INPUT DATA >>
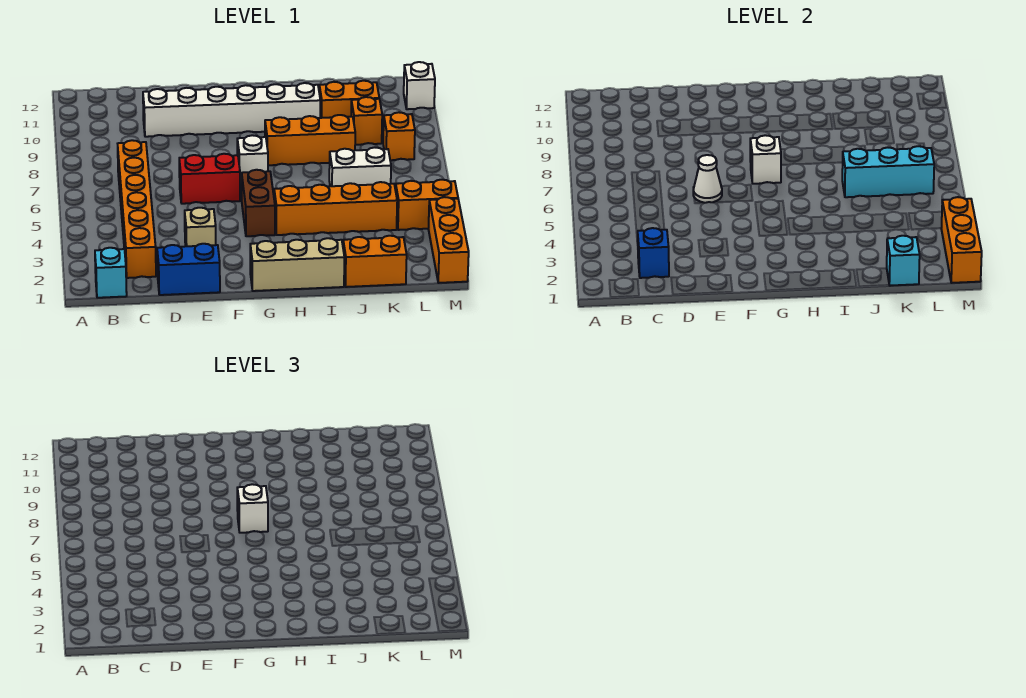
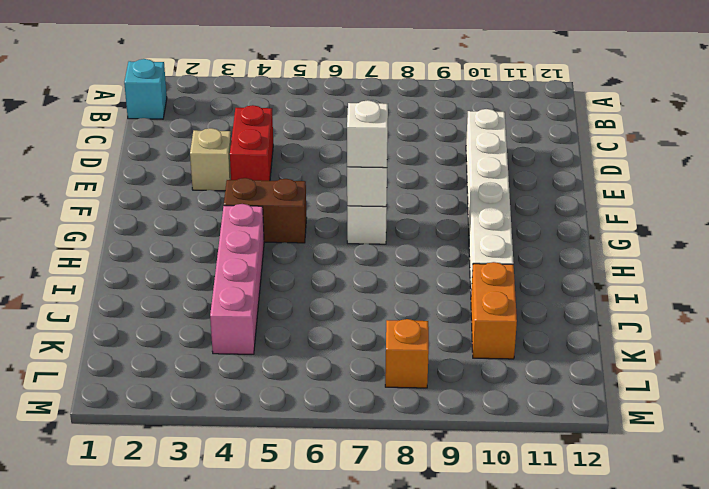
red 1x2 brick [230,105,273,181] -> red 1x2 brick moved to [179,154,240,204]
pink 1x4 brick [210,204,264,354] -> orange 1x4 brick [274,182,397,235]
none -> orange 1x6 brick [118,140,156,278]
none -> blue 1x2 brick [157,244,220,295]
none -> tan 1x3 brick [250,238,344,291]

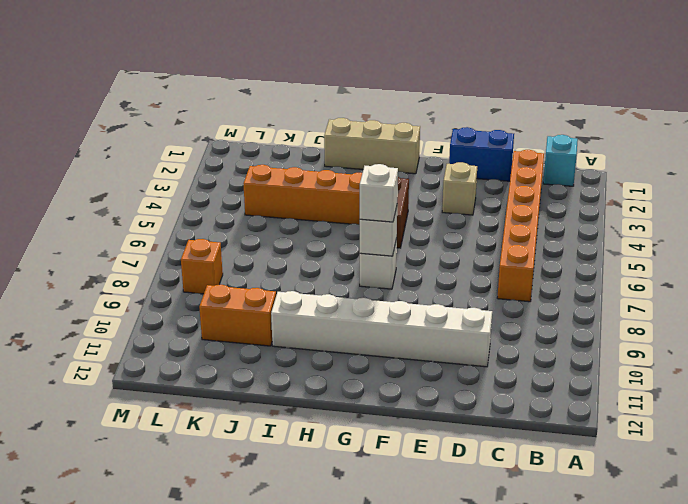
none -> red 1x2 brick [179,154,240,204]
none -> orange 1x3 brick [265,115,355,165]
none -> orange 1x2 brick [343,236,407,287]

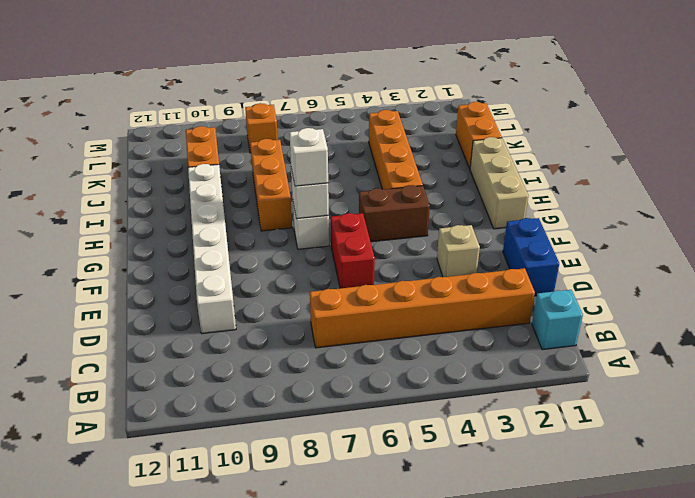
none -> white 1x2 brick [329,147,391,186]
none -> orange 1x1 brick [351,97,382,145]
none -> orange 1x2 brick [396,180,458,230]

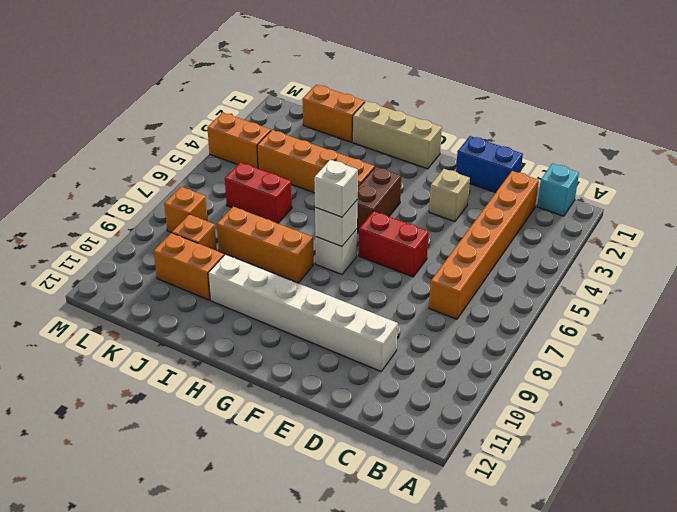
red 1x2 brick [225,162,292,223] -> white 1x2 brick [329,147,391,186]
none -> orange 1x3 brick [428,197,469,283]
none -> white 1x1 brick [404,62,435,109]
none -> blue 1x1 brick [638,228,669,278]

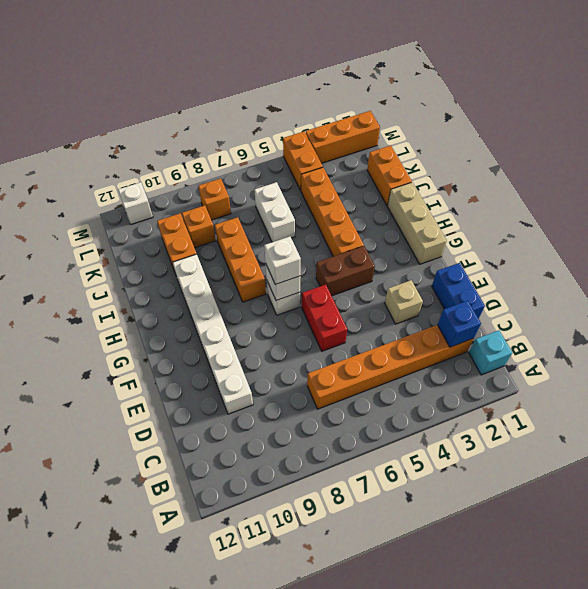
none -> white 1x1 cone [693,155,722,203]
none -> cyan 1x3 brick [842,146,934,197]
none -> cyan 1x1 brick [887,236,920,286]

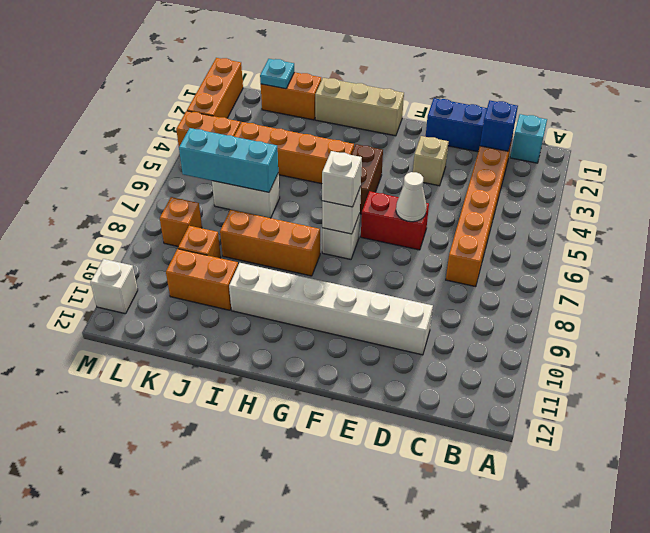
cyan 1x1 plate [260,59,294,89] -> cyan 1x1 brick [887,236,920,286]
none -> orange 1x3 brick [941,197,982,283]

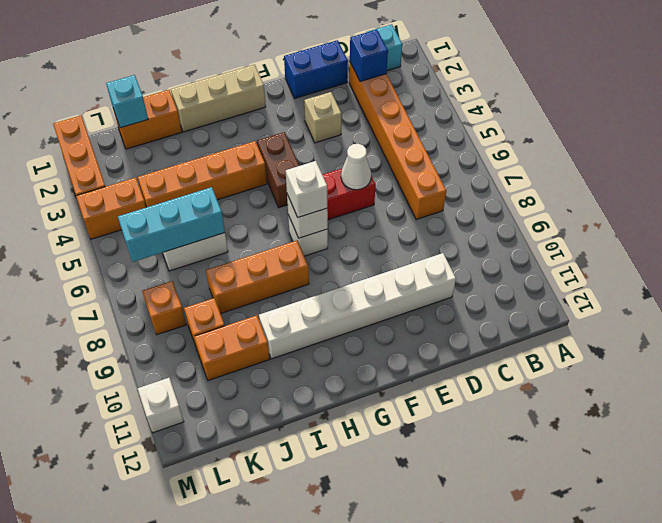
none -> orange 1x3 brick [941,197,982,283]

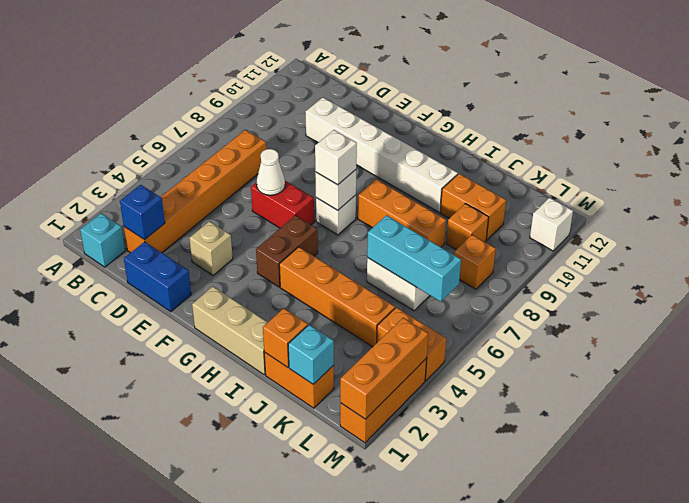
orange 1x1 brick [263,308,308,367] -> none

WHAT YOU SHOULD DO >>
Any picture found in the records stays out, while everything else is copied exactly.

RESPONSE TO THE EXERCISE >>
red 1x2 brick [230,105,273,181] -> red 1x2 brick moved to [179,154,240,204]
pink 1x4 brick [210,204,264,354] -> orange 1x4 brick [274,182,397,235]
none -> orange 1x6 brick [118,140,156,278]
none -> blue 1x2 brick [157,244,220,295]
none -> tan 1x3 brick [250,238,344,291]

none -> red 1x2 brick [179,154,240,204]
none -> orange 1x3 brick [265,115,355,165]
none -> orange 1x2 brick [343,236,407,287]

none -> white 1x2 brick [329,147,391,186]
none -> orange 1x1 brick [351,97,382,145]
none -> orange 1x2 brick [396,180,458,230]

red 1x2 brick [225,162,292,223] -> white 1x2 brick [329,147,391,186]
none -> orange 1x3 brick [428,197,469,283]
none -> white 1x1 brick [404,62,435,109]
none -> blue 1x1 brick [638,228,669,278]

none -> white 1x1 cone [693,155,722,203]
none -> cyan 1x3 brick [842,146,934,197]
none -> cyan 1x1 brick [887,236,920,286]

cyan 1x1 plate [260,59,294,89] -> cyan 1x1 brick [887,236,920,286]
none -> orange 1x3 brick [941,197,982,283]

none -> orange 1x3 brick [941,197,982,283]

orange 1x1 brick [263,308,308,367] -> none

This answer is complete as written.